• Problem requirements
Could every line below be transcribed exactly, with the pictures dropped?

****************

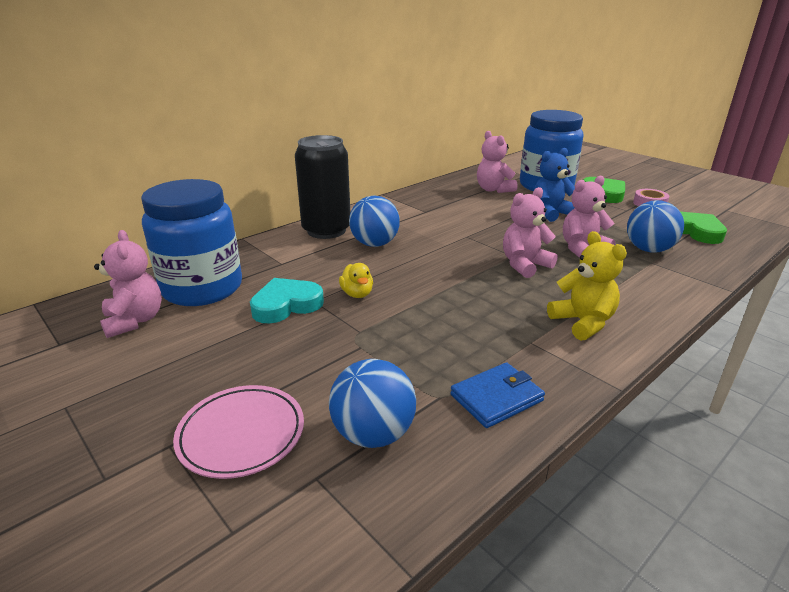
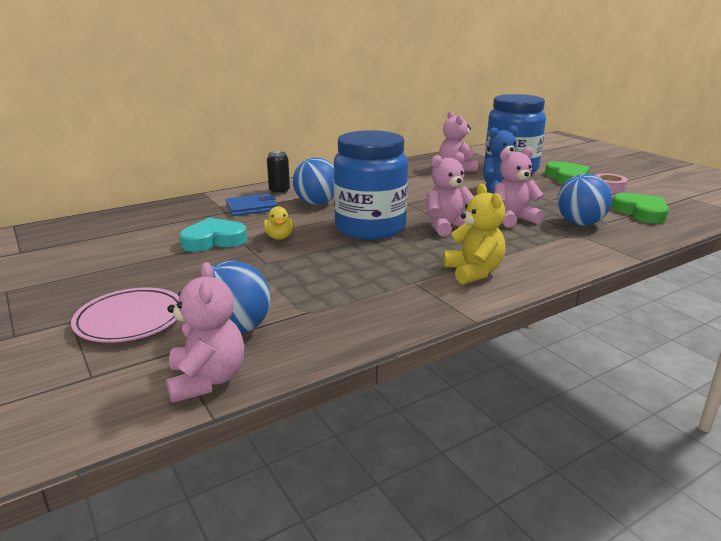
camera: 10 degrees right, 5 degrees down
(134, 321) = (85, 242): pink teddy bear -> pink teddy bear (207, 380)
(202, 288) = (150, 224): blue jar -> blue jar (370, 228)
(326, 230) = (279, 191): black can -> black can, size x0.46
(496, 398) = (357, 316): blue wallet -> blue wallet (252, 208)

****************

• Answer to the problem
camera: 10 degrees right, 5 degrees down
(134, 321) = (85, 242): pink teddy bear -> pink teddy bear (207, 380)
(202, 288) = (150, 224): blue jar -> blue jar (370, 228)
(326, 230) = (279, 191): black can -> black can, size x0.46
(496, 398) = (357, 316): blue wallet -> blue wallet (252, 208)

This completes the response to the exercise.